** PROVIDED DATA follows **
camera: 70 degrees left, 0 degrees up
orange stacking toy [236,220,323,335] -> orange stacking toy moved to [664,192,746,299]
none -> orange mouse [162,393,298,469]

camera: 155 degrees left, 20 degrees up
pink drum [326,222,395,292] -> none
** End of PROVIDED DATA **
** PROVIDED DATA follows **
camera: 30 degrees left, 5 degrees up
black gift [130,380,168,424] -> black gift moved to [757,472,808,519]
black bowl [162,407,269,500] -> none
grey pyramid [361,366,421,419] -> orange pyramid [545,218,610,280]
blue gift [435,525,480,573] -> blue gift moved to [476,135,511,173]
** End of PROVIDED DATA **
### THE TASK
Output only an exact transcription of the lines above from the one with "camera: 70 degrees left, 0 degrees up" up to and including the one with "pink drum [326,222,395,292] -> none".

### RESULT OF THE TASK
camera: 70 degrees left, 0 degrees up
orange stacking toy [236,220,323,335] -> orange stacking toy moved to [664,192,746,299]
none -> orange mouse [162,393,298,469]

camera: 155 degrees left, 20 degrees up
pink drum [326,222,395,292] -> none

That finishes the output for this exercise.